RECORDS SHOWN Block Start

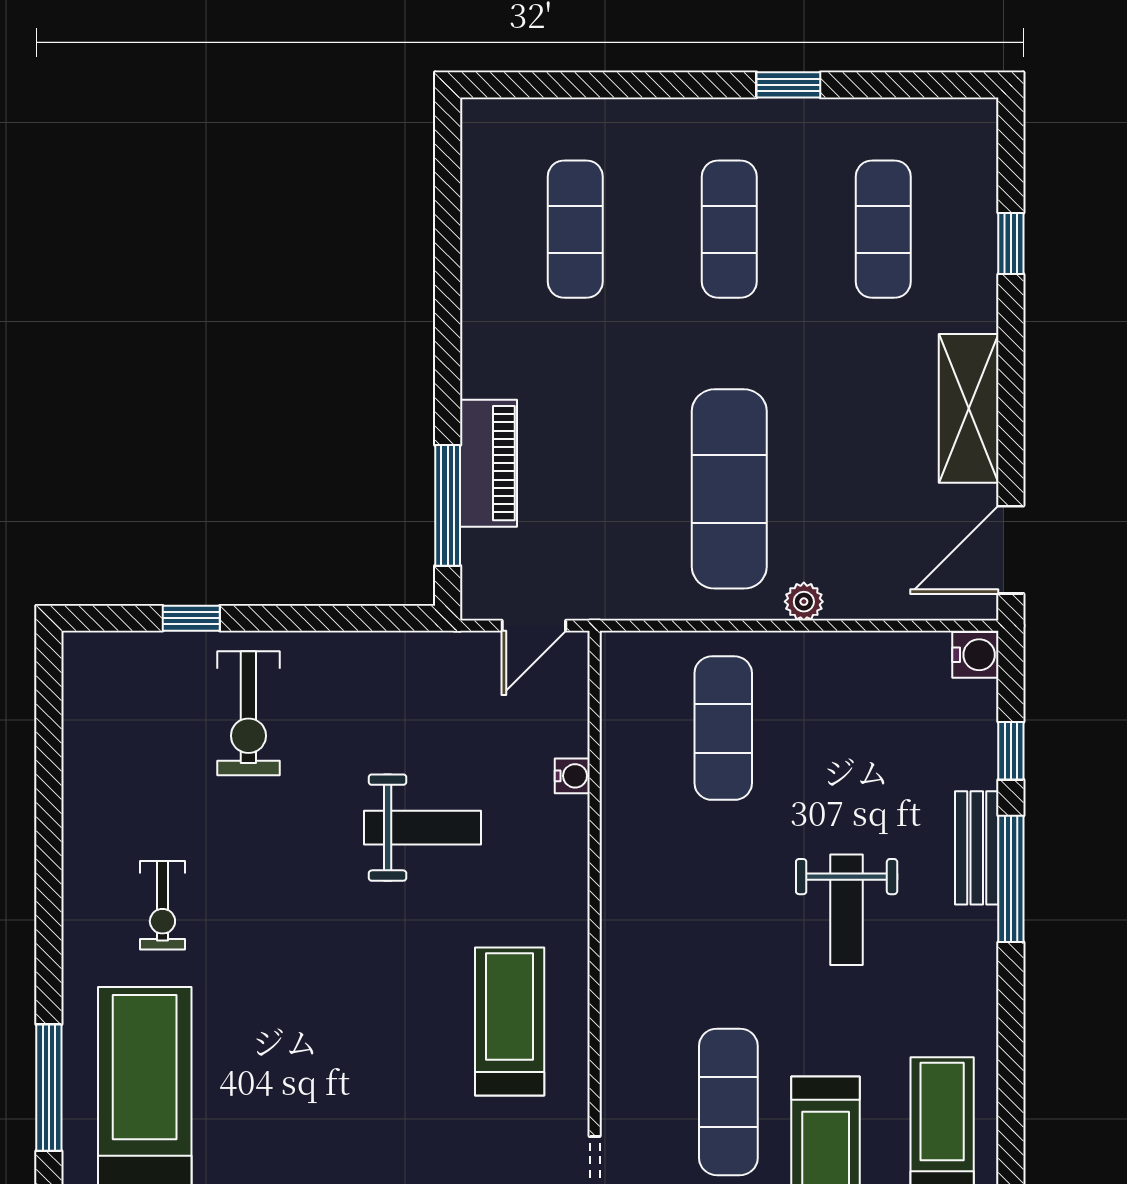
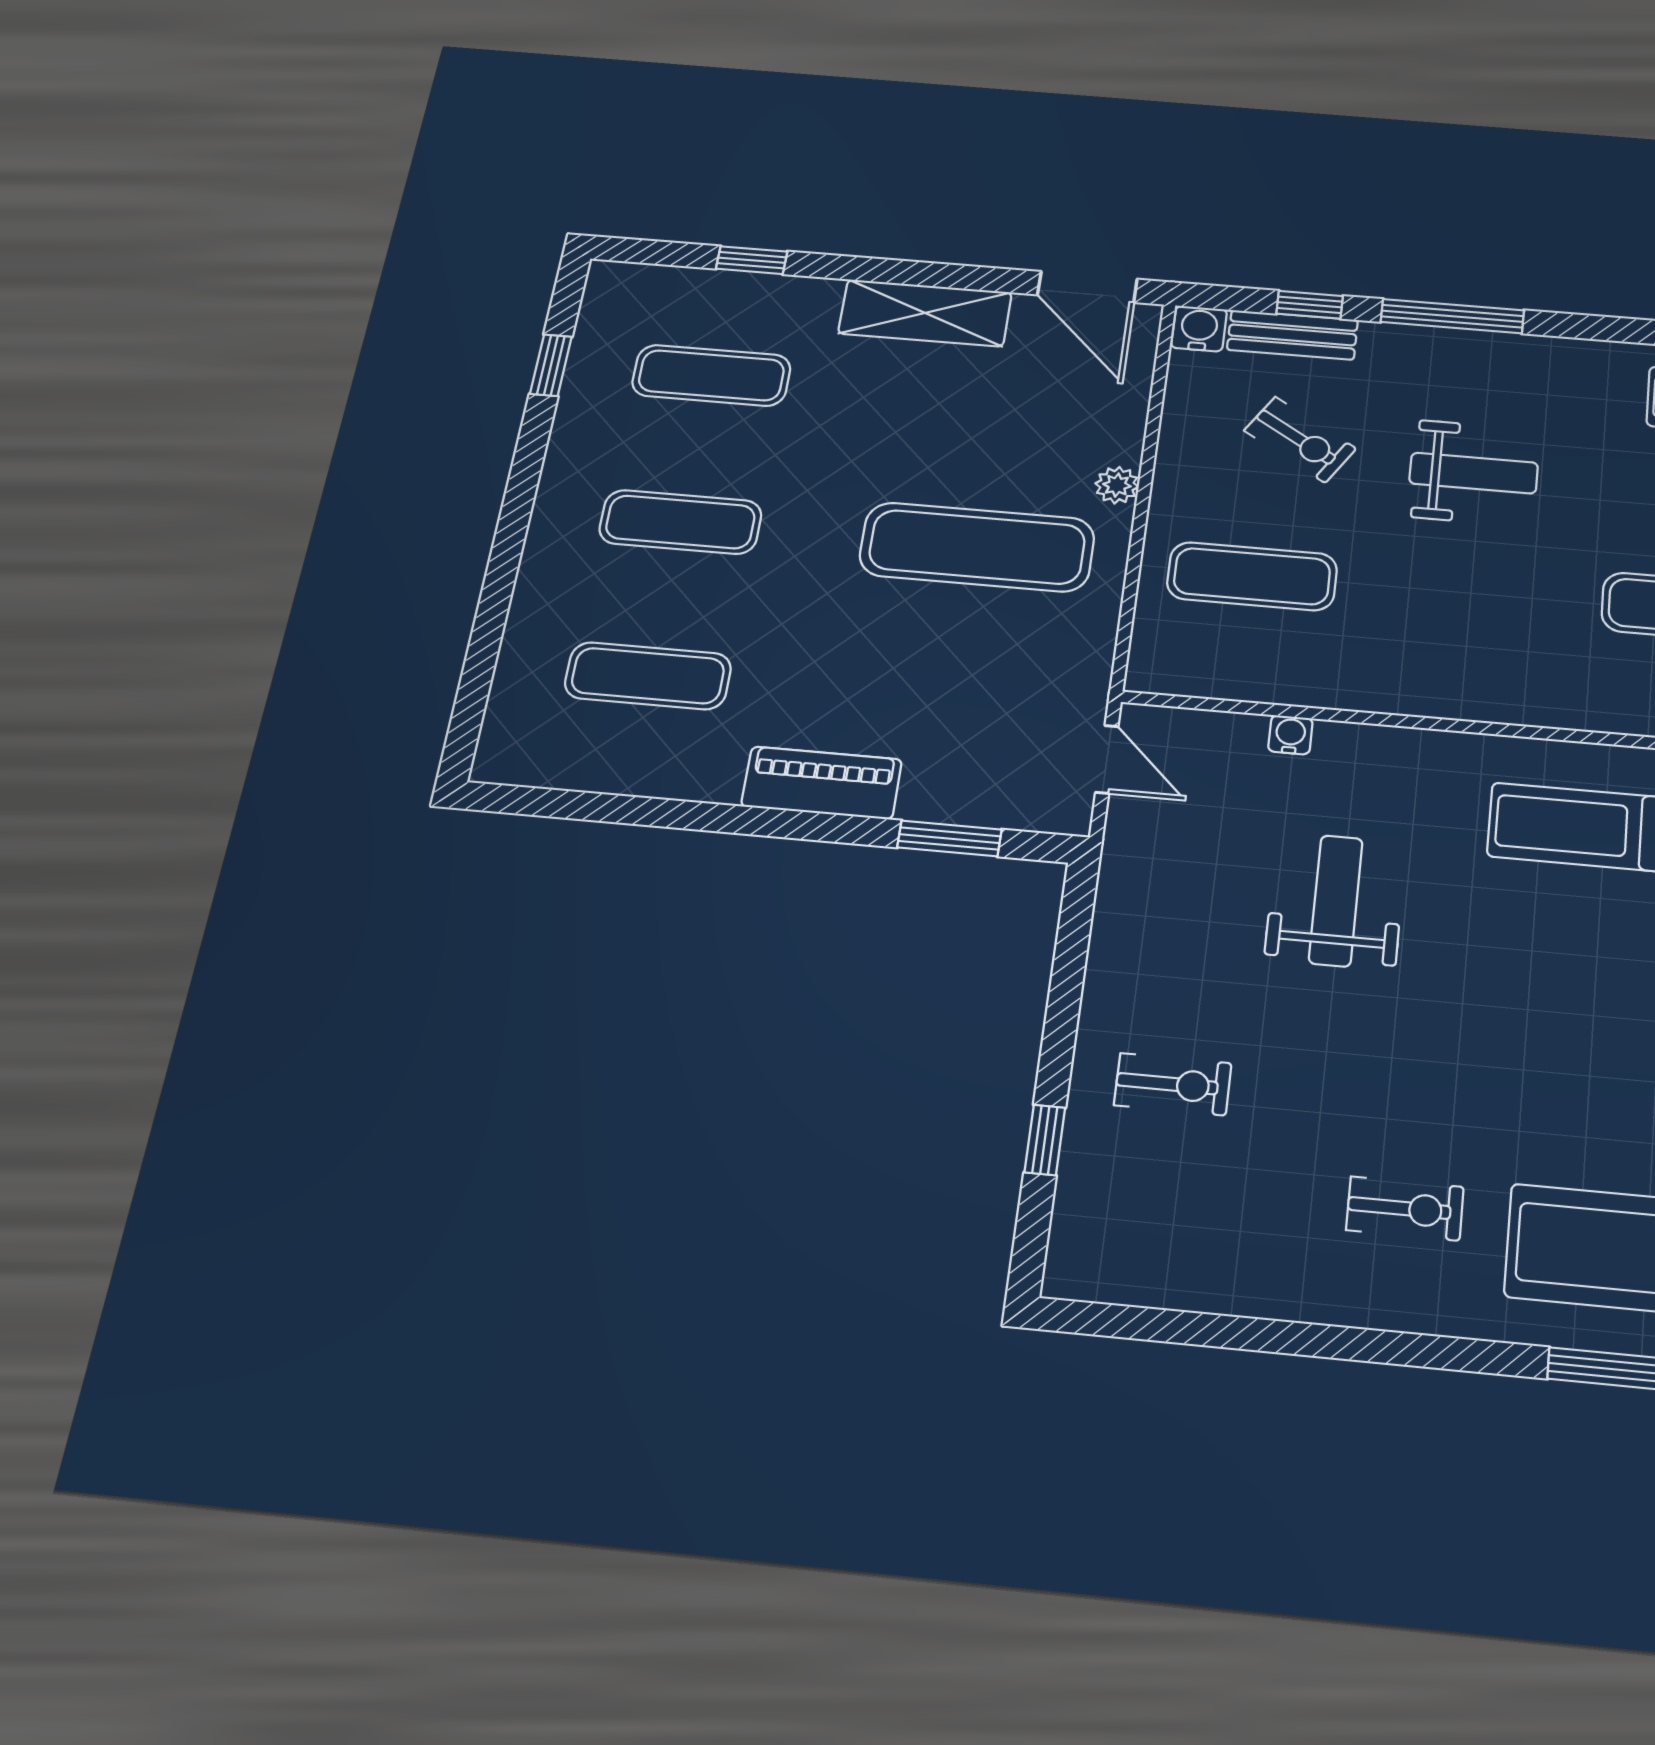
window: (788, 85) -> (551, 365), moved
piano: (489, 463) -> (822, 783), moved
window: (448, 505) -> (949, 839), width x0.69
exercise bike: (248, 713) -> (1173, 1084), width x0.73, depth x0.72
exercise bike: (866, 756) -> (1300, 440), added
bench: (977, 848) -> (1292, 335), moved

RECORDS SHOWN Block End

THE TASK: In your copy of the listing above, reproduce each line exactly and omit all pictures.

SOLUTION:
window: (788, 85) -> (551, 365), moved
piano: (489, 463) -> (822, 783), moved
window: (448, 505) -> (949, 839), width x0.69
exercise bike: (248, 713) -> (1173, 1084), width x0.73, depth x0.72
exercise bike: (866, 756) -> (1300, 440), added
bench: (977, 848) -> (1292, 335), moved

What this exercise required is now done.